*** Opening of DATA FOR PROCESSING ***
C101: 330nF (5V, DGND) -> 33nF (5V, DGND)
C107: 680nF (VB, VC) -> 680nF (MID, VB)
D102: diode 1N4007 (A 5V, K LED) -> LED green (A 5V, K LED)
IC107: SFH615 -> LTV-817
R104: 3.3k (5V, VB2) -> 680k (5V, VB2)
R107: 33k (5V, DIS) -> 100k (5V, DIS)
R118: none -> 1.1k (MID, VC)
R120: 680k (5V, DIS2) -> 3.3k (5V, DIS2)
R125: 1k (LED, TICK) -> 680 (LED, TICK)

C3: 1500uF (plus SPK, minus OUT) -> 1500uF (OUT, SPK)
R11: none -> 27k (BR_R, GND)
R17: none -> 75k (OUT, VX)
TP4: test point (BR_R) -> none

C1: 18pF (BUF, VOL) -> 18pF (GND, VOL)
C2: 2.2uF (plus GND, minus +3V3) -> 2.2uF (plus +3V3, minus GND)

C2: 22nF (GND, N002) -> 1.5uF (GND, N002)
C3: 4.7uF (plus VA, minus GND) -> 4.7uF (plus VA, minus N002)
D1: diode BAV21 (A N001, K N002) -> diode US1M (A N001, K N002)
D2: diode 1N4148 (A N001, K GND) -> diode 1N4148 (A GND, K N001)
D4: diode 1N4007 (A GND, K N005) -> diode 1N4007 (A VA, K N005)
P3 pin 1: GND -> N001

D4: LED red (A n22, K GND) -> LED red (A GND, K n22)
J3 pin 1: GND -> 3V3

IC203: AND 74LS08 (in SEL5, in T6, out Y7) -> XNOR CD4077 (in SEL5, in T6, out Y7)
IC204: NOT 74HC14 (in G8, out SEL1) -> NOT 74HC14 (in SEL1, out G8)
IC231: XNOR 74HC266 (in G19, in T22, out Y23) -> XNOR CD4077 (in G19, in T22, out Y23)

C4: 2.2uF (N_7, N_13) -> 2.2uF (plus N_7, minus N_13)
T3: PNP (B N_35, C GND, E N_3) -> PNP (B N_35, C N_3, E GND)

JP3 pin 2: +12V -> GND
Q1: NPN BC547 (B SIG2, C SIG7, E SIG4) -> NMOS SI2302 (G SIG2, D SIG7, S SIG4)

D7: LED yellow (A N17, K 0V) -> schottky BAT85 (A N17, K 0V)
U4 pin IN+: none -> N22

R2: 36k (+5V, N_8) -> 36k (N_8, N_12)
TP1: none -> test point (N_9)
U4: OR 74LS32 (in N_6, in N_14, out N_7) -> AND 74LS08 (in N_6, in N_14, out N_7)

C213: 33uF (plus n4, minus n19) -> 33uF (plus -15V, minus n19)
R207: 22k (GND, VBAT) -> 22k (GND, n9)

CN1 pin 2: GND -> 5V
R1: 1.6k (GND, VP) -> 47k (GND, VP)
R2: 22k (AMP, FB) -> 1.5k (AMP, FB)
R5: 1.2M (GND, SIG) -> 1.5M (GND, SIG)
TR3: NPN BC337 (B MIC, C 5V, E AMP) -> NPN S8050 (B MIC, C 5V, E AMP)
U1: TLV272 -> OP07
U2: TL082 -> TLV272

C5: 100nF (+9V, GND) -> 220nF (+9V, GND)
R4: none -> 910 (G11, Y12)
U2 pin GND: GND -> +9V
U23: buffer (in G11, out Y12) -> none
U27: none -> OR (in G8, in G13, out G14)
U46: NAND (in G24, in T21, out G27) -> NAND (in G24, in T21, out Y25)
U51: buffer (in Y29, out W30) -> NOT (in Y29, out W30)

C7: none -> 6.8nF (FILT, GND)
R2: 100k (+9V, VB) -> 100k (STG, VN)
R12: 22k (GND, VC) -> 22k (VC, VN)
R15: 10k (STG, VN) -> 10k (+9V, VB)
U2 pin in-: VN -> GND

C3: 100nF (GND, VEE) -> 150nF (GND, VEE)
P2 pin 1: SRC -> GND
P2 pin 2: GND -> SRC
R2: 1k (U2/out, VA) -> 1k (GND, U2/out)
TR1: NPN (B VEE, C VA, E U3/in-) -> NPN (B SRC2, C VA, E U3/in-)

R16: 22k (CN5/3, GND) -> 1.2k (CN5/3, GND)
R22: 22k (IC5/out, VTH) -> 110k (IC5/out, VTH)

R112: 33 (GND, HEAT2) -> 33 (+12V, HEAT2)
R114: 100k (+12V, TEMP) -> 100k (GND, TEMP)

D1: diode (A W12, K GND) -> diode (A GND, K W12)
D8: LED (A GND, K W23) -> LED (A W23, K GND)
*** Close of DATA FOR PROCESSING ***
**WHAT YOU NEED TO DO**
Print exactly the line containing "U51: buffer (in" and every line after it through the end of the records above, and nothing else.

**SOLUTION**
U51: buffer (in Y29, out W30) -> NOT (in Y29, out W30)

C7: none -> 6.8nF (FILT, GND)
R2: 100k (+9V, VB) -> 100k (STG, VN)
R12: 22k (GND, VC) -> 22k (VC, VN)
R15: 10k (STG, VN) -> 10k (+9V, VB)
U2 pin in-: VN -> GND

C3: 100nF (GND, VEE) -> 150nF (GND, VEE)
P2 pin 1: SRC -> GND
P2 pin 2: GND -> SRC
R2: 1k (U2/out, VA) -> 1k (GND, U2/out)
TR1: NPN (B VEE, C VA, E U3/in-) -> NPN (B SRC2, C VA, E U3/in-)

R16: 22k (CN5/3, GND) -> 1.2k (CN5/3, GND)
R22: 22k (IC5/out, VTH) -> 110k (IC5/out, VTH)

R112: 33 (GND, HEAT2) -> 33 (+12V, HEAT2)
R114: 100k (+12V, TEMP) -> 100k (GND, TEMP)

D1: diode (A W12, K GND) -> diode (A GND, K W12)
D8: LED (A GND, K W23) -> LED (A W23, K GND)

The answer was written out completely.